• **Required work**
Rewrite the lines of the data from the line with "Based on the photo, between" up to and including the line with "Locate an element", renaming "light brown" to "tan" and leaving everything else unchanged.

• **Given records**
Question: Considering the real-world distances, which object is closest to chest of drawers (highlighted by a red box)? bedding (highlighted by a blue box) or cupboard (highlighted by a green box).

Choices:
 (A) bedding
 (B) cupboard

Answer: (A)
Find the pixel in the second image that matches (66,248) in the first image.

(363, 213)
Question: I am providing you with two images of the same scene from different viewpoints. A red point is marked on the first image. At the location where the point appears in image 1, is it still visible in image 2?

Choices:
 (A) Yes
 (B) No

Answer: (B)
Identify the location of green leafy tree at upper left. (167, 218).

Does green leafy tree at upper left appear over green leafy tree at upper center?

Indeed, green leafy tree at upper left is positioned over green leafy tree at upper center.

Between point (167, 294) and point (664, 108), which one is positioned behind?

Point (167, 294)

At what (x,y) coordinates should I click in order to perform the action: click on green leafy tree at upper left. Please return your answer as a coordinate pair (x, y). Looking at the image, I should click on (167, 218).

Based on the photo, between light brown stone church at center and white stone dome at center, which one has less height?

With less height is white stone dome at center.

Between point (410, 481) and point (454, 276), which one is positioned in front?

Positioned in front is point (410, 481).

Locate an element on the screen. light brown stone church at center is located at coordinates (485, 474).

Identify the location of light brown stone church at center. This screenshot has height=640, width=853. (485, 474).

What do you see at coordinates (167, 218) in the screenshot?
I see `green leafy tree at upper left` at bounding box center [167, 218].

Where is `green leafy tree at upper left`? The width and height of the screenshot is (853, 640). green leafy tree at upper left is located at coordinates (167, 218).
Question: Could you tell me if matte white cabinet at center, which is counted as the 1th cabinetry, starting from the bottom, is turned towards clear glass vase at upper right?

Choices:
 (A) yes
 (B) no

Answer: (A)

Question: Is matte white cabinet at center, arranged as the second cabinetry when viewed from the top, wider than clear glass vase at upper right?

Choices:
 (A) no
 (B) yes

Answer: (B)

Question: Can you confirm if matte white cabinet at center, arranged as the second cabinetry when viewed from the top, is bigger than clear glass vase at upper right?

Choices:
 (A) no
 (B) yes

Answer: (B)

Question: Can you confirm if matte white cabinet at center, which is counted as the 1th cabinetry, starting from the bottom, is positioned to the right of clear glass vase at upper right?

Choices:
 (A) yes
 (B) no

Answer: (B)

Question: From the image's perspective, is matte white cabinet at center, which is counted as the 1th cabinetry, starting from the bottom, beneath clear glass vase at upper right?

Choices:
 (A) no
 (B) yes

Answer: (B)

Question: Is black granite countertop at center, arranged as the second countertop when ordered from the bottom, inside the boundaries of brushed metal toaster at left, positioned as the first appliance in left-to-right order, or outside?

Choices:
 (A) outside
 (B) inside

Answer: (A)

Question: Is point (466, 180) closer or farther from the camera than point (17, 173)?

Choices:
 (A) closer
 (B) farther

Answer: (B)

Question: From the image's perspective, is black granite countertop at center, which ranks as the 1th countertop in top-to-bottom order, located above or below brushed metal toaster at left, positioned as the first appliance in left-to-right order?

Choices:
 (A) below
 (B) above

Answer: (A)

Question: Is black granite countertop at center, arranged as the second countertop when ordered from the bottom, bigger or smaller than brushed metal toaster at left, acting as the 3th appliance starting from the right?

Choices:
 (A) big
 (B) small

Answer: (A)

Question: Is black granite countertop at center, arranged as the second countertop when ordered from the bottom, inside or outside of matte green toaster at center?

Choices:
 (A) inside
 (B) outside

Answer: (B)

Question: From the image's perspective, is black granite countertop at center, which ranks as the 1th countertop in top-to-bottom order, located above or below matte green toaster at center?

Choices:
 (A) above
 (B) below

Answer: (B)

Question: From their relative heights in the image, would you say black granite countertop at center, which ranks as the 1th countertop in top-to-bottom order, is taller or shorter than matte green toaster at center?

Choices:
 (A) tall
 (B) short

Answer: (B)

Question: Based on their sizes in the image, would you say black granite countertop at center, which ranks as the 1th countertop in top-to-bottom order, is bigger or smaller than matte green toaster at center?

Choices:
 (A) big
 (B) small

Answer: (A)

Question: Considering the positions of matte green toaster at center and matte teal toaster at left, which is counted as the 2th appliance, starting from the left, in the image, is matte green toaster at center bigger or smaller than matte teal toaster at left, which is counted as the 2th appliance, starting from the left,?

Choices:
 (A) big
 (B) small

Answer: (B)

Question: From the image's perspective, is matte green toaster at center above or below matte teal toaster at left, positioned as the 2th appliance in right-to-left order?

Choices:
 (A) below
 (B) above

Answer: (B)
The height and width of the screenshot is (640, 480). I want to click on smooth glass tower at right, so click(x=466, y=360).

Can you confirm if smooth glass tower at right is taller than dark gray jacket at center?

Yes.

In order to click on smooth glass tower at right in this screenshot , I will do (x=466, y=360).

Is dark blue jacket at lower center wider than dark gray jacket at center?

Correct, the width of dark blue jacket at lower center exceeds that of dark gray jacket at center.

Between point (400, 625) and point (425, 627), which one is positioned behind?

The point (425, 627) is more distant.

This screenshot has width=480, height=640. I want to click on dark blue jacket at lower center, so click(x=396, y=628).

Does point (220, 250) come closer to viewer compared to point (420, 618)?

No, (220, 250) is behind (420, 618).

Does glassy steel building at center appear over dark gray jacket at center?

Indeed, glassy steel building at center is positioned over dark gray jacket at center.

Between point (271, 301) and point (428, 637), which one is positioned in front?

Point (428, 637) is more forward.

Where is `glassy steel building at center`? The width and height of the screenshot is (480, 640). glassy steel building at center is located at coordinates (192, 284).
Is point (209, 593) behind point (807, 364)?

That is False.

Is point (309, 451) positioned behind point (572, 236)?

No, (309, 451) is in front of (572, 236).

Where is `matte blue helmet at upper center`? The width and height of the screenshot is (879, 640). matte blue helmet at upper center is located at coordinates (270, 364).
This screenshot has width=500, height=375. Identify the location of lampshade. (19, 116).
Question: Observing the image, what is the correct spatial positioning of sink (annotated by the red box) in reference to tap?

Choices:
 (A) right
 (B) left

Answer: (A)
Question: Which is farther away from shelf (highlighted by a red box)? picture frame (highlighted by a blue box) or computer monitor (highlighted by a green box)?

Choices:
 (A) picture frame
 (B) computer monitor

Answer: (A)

• **Answer space**
Based on the photo, between tan stone church at center and white stone dome at center, which one has less height?

With less height is white stone dome at center.

Between point (410, 481) and point (454, 276), which one is positioned in front?

Positioned in front is point (410, 481).

Locate an element on the screen. tan stone church at center is located at coordinates (485, 474).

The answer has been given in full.